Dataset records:
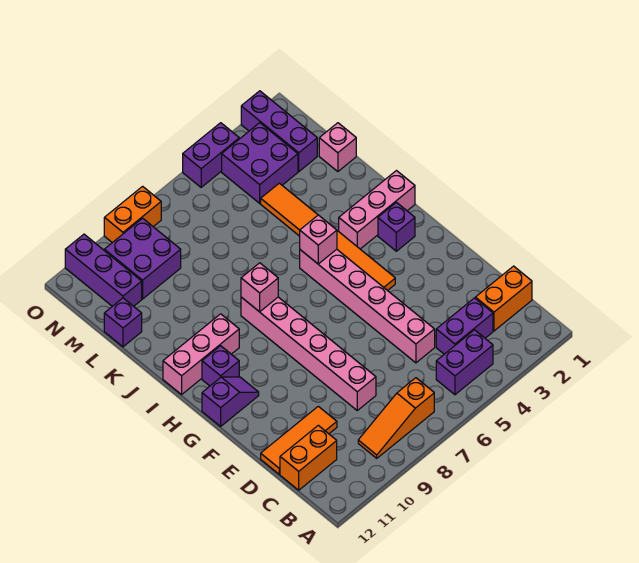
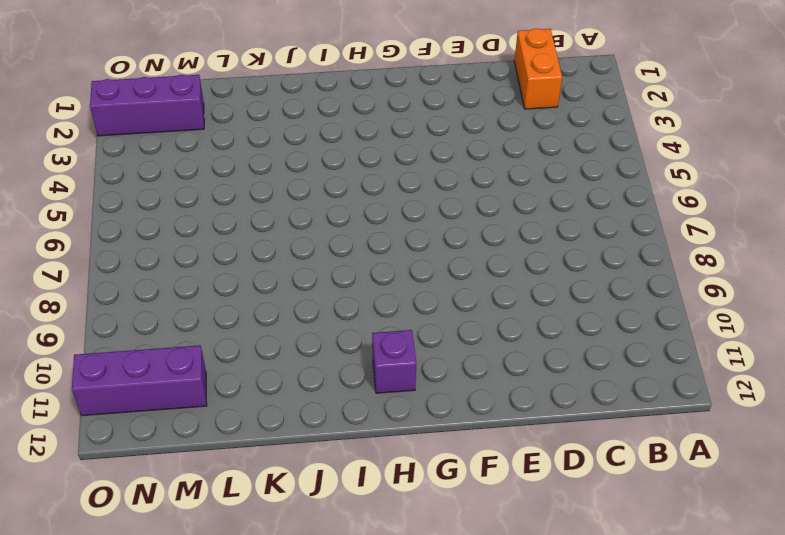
none -> purple brick B4:B5 level 1
none -> orange slope B7:B9 level 1 top 7
none -> purple brick C3:C4 level 1

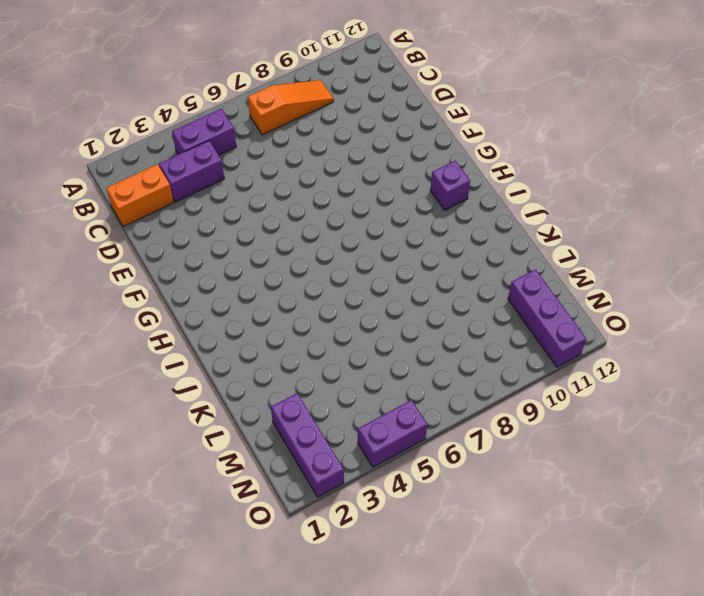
none -> orange brick C11:C12 level 1
none -> pink brick D5:I5 level 1
none -> pink brick D8:I8 level 1

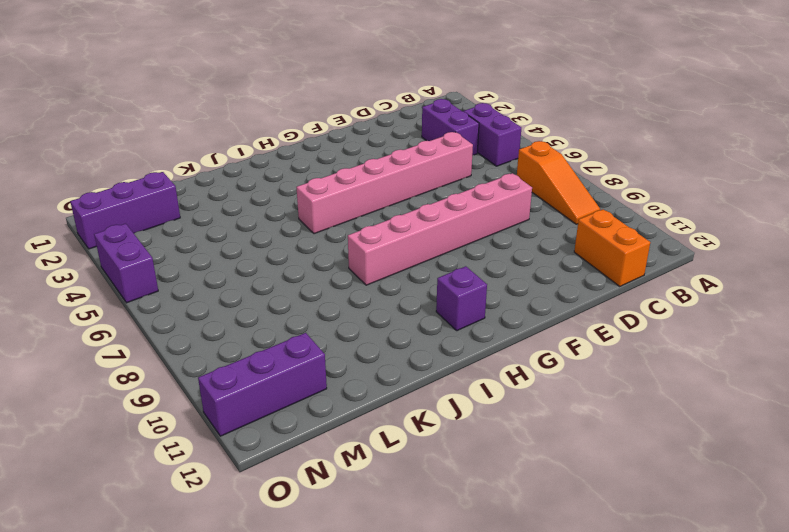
none -> orange brick C1:C2 level 1
none -> orange tile D10:D12 level 1
none -> orange tile G4:L4 level 1

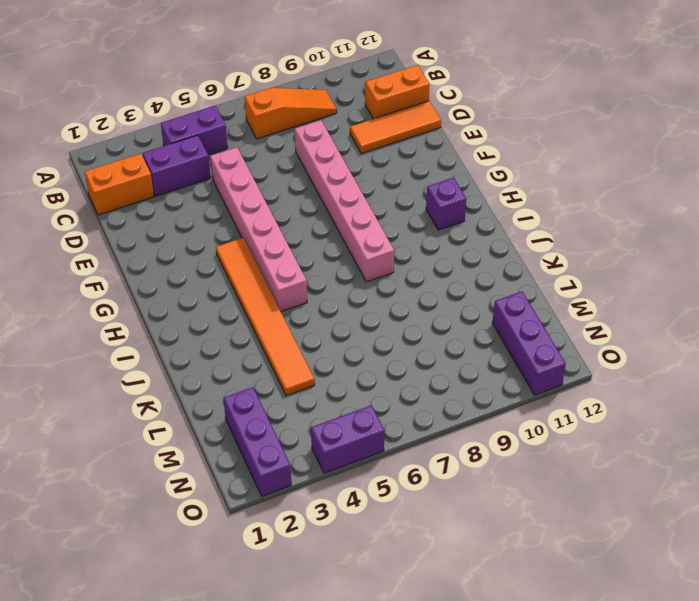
none -> purple slope G11:G12 level 1 top 12
none -> purple brick H2 level 1
none -> pink brick I1:I3 level 1

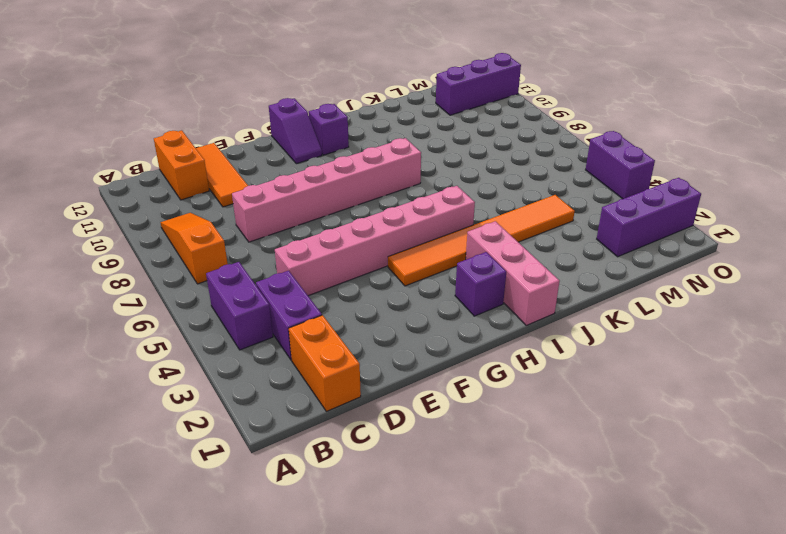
none -> pink brick I10:I12 level 1
none -> pink brick L1 level 1
none -> purple brick L12 level 1

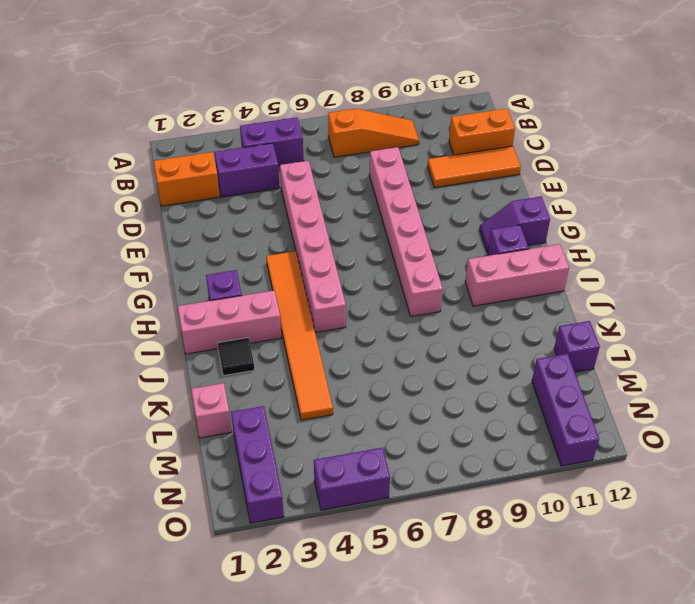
black tile J2 level 1 -> none
none -> purple brick M3:N4 level 1
none -> purple brick M9:N10 level 1
none -> orange brick O8:O9 level 1

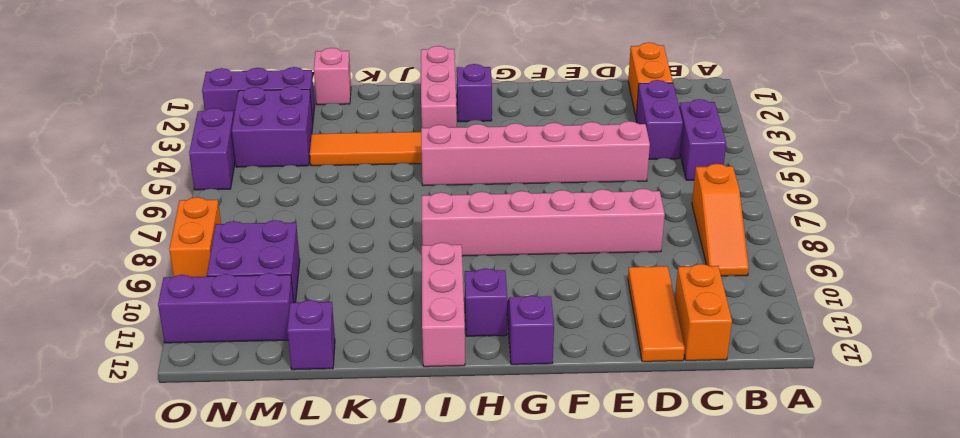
none -> pink brick I5 level 2
none -> pink brick I8 level 2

*Task objective*. From the records above, copy each line in which the string "tile" occurs.

*Response to this exercise*.
none -> orange tile D10:D12 level 1
none -> orange tile G4:L4 level 1
black tile J2 level 1 -> none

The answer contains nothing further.